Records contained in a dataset

------------------------------

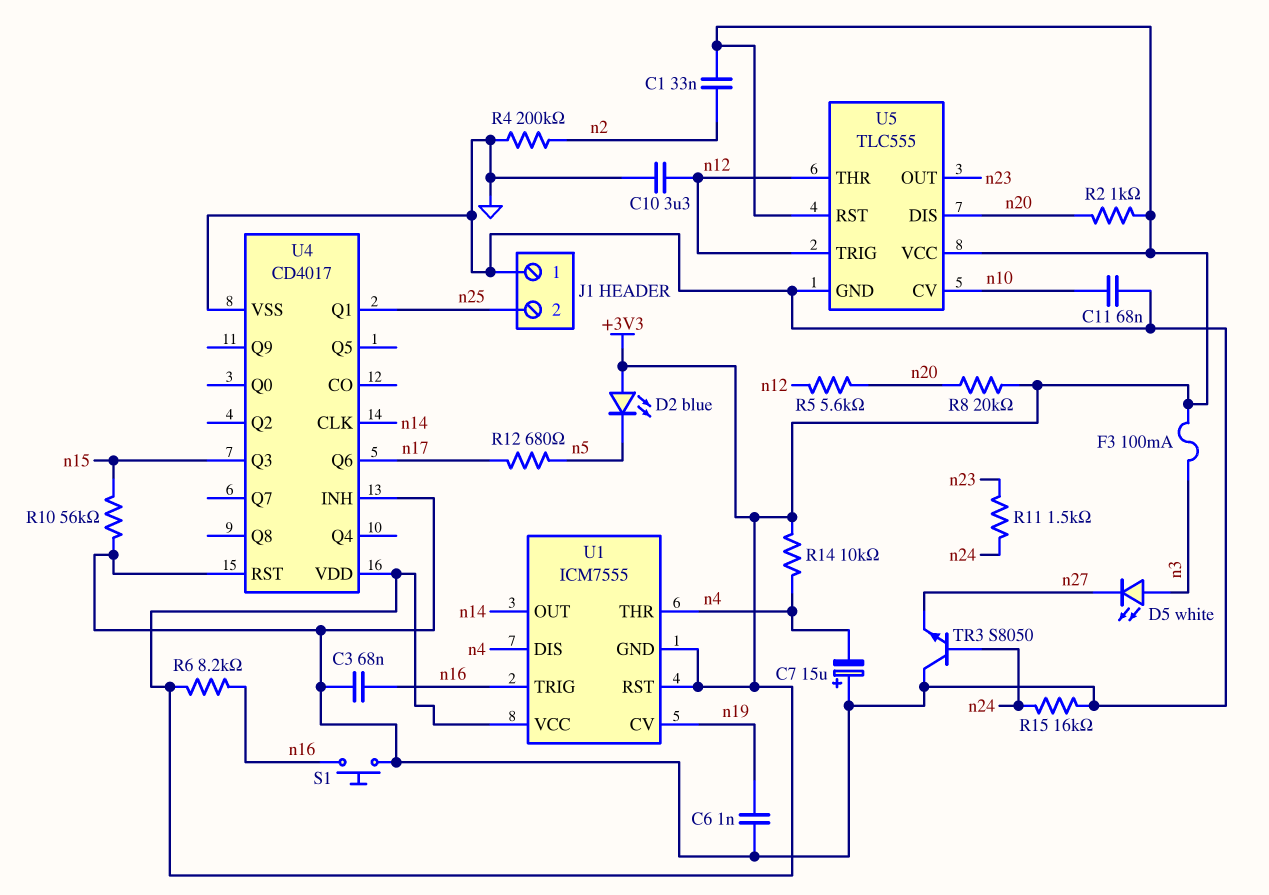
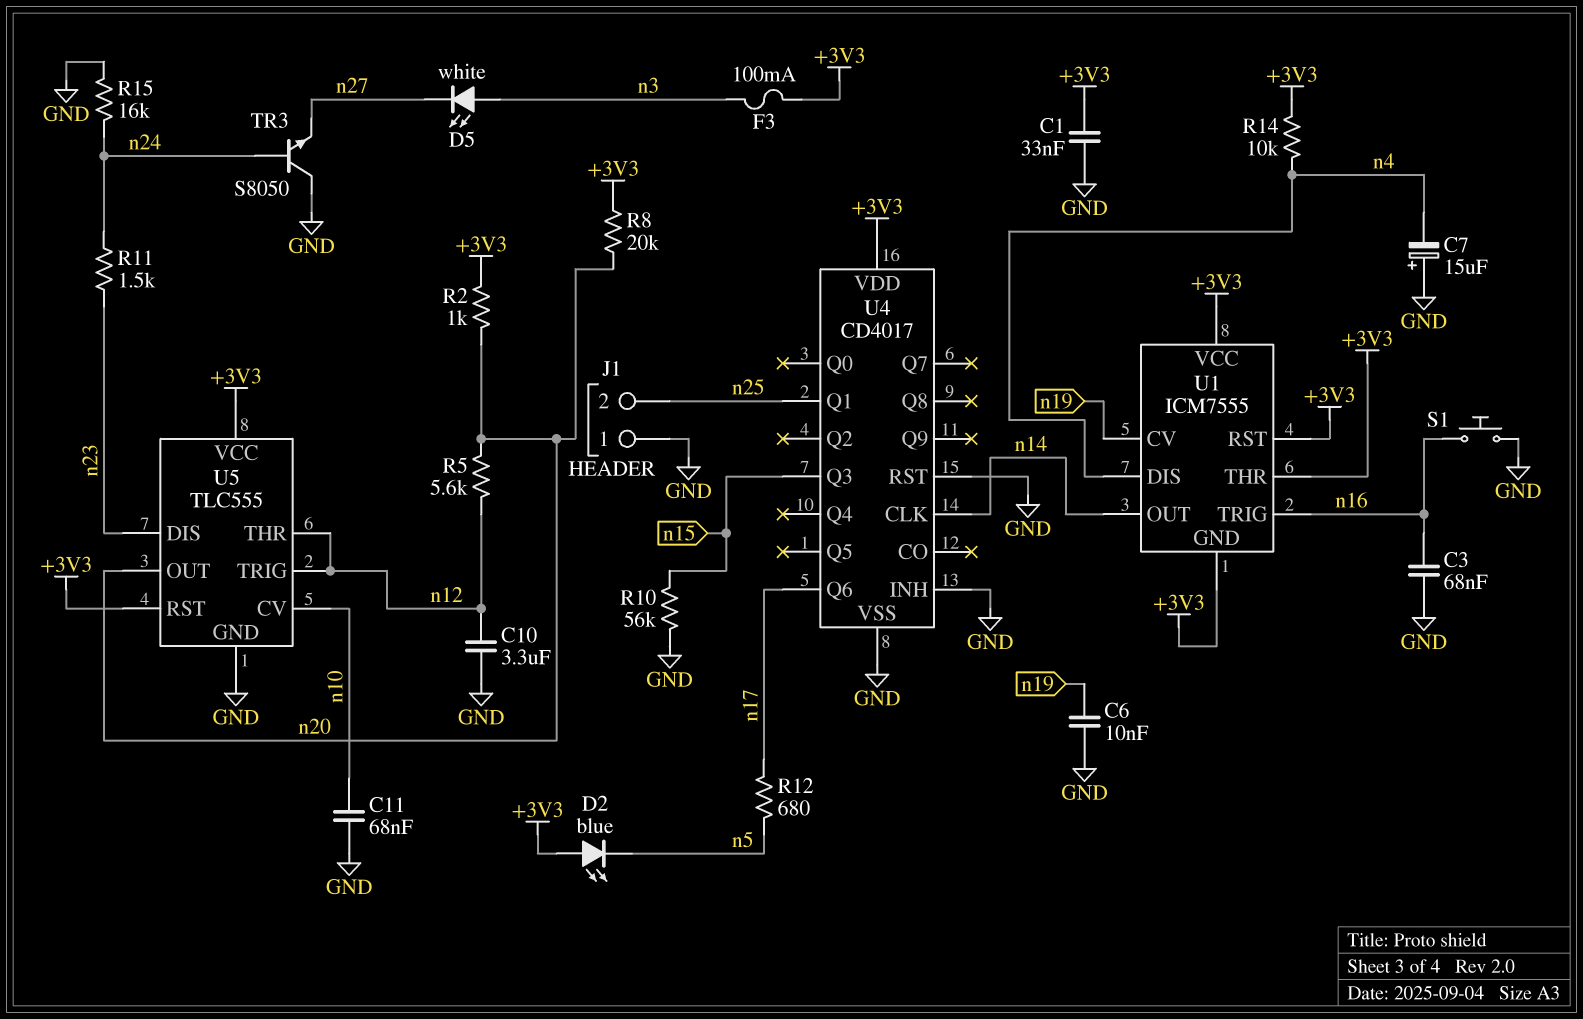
C1: 33nF (+3V3, n2) -> 33nF (+3V3, GND)
C6: 1nF (GND, n19) -> 10nF (GND, n19)
R4: 200k (GND, n2) -> none
R6: 8.2k (+3V3, n16) -> none
U1 pin THR: n4 -> +3V3
U5 pin DIS: n20 -> n23
U5 pin OUT: n23 -> n20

------------------------------

* YOUR GOAL *
Above are the entries; copy out every line among them that contains the word "none".

* TASK RESPONSE *
R4: 200k (GND, n2) -> none
R6: 8.2k (+3V3, n16) -> none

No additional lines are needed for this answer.